--- TO DO ---
Look through the listing below for the line containing "none -> red tile D4:D5 level 1". Copy it and each line after it up to and including the line containing "none -> white brick F2 level 1", exactly, leaving out pictures.

--- DATA TO PROCESS ---

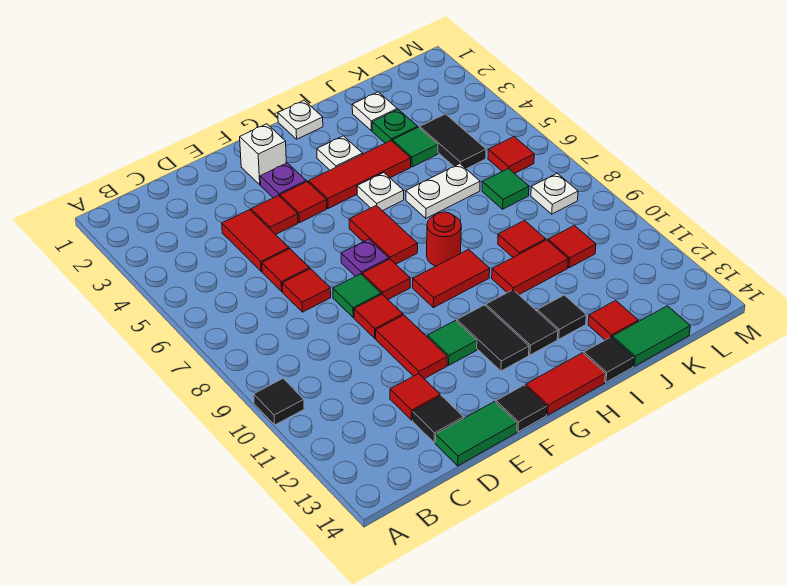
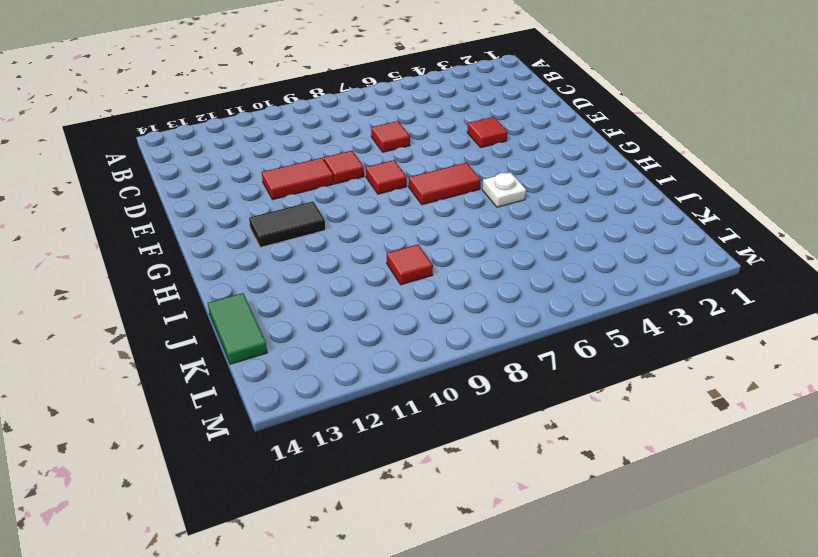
none -> black tile A10 level 1
none -> red tile D4:D5 level 1
none -> red tile D6 level 1
none -> red tile D12 level 1

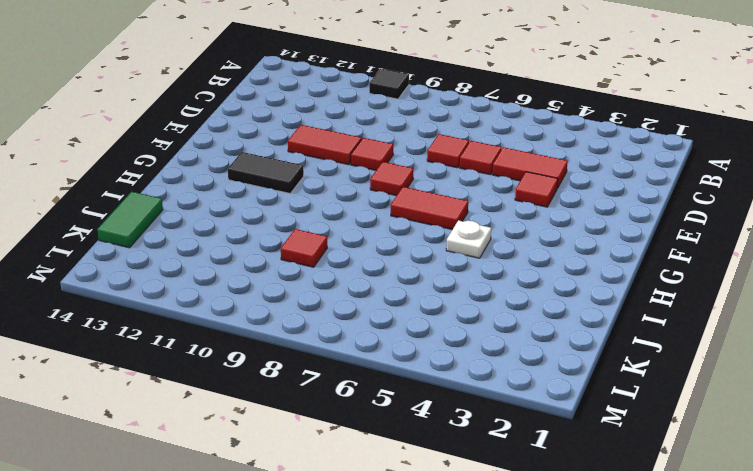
none -> red tile D12 level 1
none -> black tile D13 level 1
none -> green tile D14:E14 level 1
none -> green tile E8 level 1

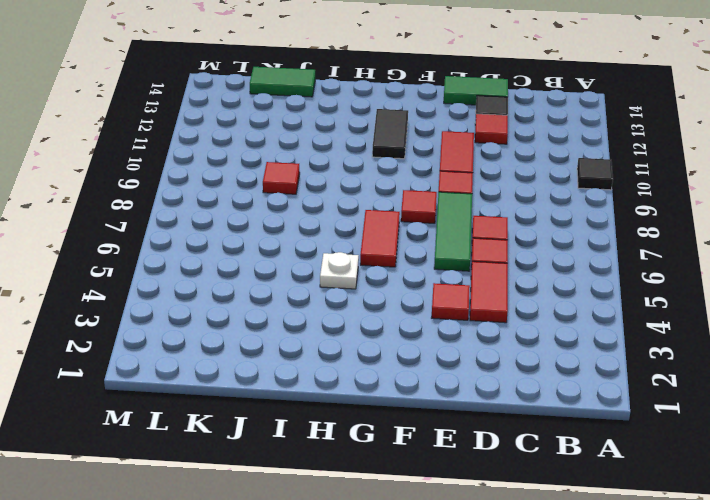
green tile E6:E8 level 1 -> green tile E8 level 1
none -> white brick F2 level 1
none -> purple plate F3 level 1
none -> red tile F4 level 1
none -> purple plate F7 level 1

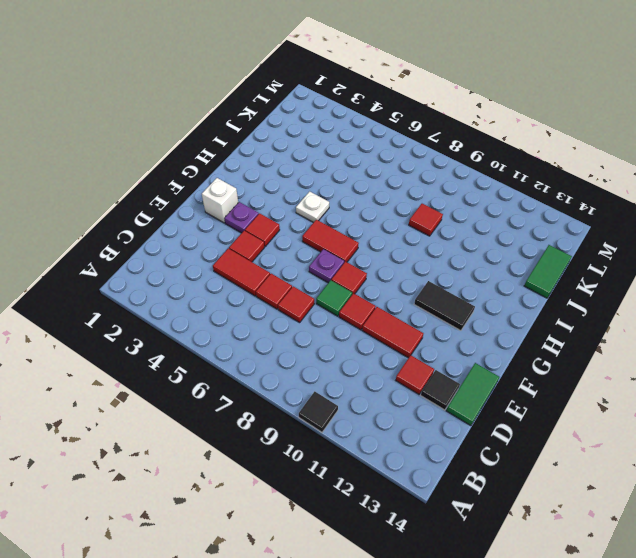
none -> green tile F11 level 1
none -> black tile F14 level 1
none -> red tile G4:I4 level 1
none -> red tile G9:H9 level 1

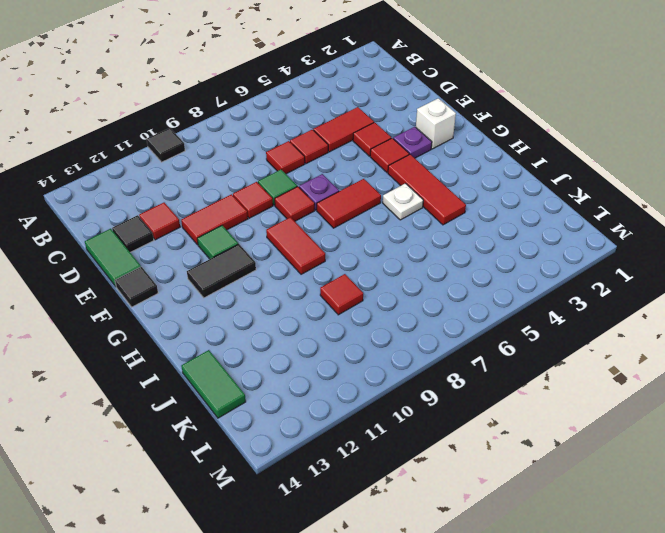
none -> red tile G14:H14 level 1
none -> white plate H1 level 1
none -> white plate H3 level 1
none -> red round brick H8 level 1

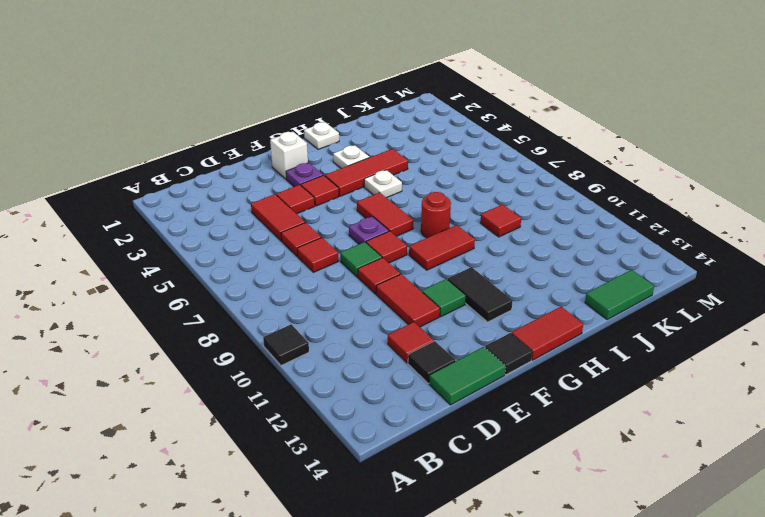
none -> black tile H11:H12 level 1
none -> white plate I6:J6 level 1
none -> red tile I10:J10 level 1
none -> black tile I12 level 1

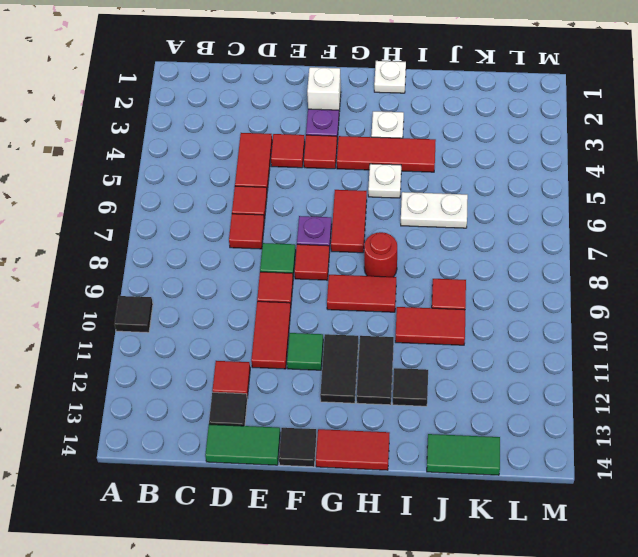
none -> black tile I14 level 1
none -> white plate J2 level 1
none -> green plate J3 level 1
none -> green tile J4 level 1

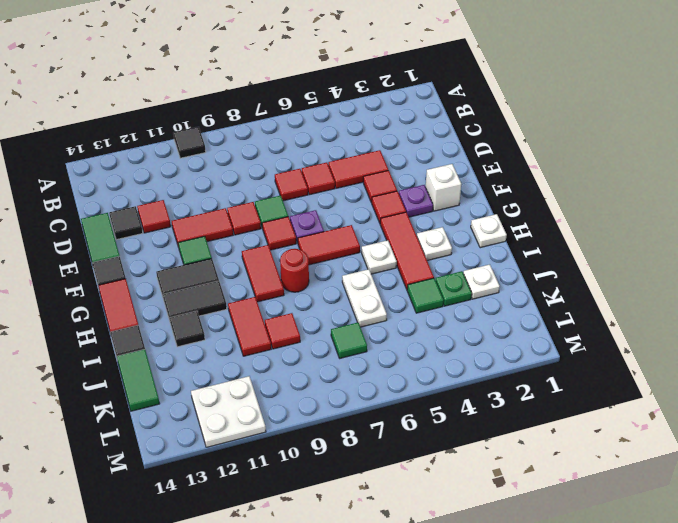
white plate L11:M12 level 1 -> none
none -> red tile J13 level 1
none -> black tile K4:K5 level 1
none -> red tile K10 level 1
none -> red tile L6 level 1

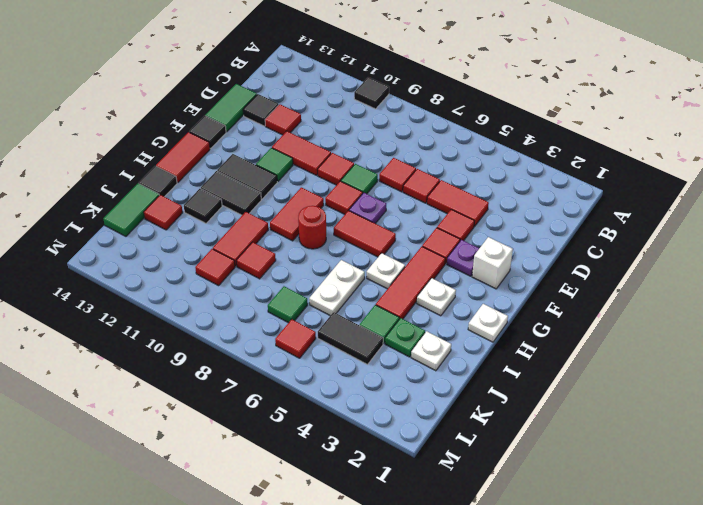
none -> white plate L8 level 1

--- ANSWER SECTION ---
none -> red tile D4:D5 level 1
none -> red tile D6 level 1
none -> red tile D12 level 1

none -> red tile D12 level 1
none -> black tile D13 level 1
none -> green tile D14:E14 level 1
none -> green tile E8 level 1

green tile E6:E8 level 1 -> green tile E8 level 1
none -> white brick F2 level 1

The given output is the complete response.